[Task]
Only the lines below starting at the one that contains "pink circle: (197, 348) -> (107, 221), moved" and ending at the one that contains "cyan triangle: (177, 162)" are to be reproduced, exactly and with both ends kept.

Recorded data:

........

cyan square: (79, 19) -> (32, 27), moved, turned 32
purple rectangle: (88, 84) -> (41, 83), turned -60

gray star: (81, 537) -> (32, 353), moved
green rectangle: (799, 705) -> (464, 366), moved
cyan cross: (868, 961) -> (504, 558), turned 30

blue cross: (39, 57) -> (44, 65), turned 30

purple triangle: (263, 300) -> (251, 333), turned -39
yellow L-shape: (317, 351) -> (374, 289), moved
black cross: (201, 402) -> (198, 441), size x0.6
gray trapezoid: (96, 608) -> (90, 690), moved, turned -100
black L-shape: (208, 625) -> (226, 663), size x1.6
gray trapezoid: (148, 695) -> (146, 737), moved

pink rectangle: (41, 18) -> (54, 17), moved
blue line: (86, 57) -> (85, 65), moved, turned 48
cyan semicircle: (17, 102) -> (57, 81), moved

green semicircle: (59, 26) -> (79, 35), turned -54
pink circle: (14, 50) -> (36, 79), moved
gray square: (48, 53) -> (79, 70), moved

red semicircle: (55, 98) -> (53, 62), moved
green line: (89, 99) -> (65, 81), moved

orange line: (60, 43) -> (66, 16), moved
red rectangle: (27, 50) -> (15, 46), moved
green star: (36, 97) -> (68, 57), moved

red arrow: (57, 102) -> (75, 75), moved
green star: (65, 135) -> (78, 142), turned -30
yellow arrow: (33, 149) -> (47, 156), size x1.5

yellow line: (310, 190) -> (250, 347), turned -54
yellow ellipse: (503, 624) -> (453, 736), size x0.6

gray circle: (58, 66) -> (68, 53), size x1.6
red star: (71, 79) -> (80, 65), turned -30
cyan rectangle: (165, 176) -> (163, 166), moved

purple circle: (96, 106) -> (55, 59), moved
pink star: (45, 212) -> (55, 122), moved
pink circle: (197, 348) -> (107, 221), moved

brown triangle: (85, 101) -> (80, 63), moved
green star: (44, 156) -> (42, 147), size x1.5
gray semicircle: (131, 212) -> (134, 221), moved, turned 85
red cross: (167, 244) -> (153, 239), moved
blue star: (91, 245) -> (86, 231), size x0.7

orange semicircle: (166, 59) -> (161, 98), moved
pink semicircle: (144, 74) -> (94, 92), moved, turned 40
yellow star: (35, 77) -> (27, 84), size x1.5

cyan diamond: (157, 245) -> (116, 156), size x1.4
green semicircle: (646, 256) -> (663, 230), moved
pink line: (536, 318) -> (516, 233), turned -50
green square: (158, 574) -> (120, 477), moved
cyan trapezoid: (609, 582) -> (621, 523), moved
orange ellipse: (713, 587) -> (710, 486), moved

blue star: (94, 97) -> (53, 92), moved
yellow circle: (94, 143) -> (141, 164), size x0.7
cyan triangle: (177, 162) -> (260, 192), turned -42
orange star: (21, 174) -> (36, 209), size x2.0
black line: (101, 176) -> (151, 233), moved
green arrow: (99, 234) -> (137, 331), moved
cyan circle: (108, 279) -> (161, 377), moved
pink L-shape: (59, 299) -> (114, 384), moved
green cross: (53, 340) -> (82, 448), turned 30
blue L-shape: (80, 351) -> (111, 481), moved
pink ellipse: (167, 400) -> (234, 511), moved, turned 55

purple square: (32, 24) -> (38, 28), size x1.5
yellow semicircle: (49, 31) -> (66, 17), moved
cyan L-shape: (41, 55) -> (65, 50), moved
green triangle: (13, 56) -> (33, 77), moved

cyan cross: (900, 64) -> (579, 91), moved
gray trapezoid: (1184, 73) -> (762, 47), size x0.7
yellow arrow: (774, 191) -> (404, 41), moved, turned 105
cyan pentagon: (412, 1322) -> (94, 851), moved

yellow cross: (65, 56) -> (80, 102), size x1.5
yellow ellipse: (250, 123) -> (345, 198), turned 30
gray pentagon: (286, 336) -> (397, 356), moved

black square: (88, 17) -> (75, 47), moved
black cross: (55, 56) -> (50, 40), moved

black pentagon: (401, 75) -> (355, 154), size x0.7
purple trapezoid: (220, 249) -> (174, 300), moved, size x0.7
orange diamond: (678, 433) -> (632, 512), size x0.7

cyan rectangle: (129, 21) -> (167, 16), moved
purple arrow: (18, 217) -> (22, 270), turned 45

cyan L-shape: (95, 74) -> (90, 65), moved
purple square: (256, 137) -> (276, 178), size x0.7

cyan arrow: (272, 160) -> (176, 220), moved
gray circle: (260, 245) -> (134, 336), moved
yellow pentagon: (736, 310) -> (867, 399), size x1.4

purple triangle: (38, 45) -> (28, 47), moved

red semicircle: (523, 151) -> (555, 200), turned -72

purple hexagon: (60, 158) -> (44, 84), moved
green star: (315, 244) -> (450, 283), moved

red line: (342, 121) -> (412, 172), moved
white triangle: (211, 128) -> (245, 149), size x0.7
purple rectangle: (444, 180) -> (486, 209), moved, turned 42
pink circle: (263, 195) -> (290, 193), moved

........

[Task result]
pink circle: (197, 348) -> (107, 221), moved

brown triangle: (85, 101) -> (80, 63), moved
green star: (44, 156) -> (42, 147), size x1.5
gray semicircle: (131, 212) -> (134, 221), moved, turned 85
red cross: (167, 244) -> (153, 239), moved
blue star: (91, 245) -> (86, 231), size x0.7

orange semicircle: (166, 59) -> (161, 98), moved
pink semicircle: (144, 74) -> (94, 92), moved, turned 40
yellow star: (35, 77) -> (27, 84), size x1.5

cyan diamond: (157, 245) -> (116, 156), size x1.4
green semicircle: (646, 256) -> (663, 230), moved
pink line: (536, 318) -> (516, 233), turned -50
green square: (158, 574) -> (120, 477), moved
cyan trapezoid: (609, 582) -> (621, 523), moved
orange ellipse: (713, 587) -> (710, 486), moved

blue star: (94, 97) -> (53, 92), moved
yellow circle: (94, 143) -> (141, 164), size x0.7
cyan triangle: (177, 162) -> (260, 192), turned -42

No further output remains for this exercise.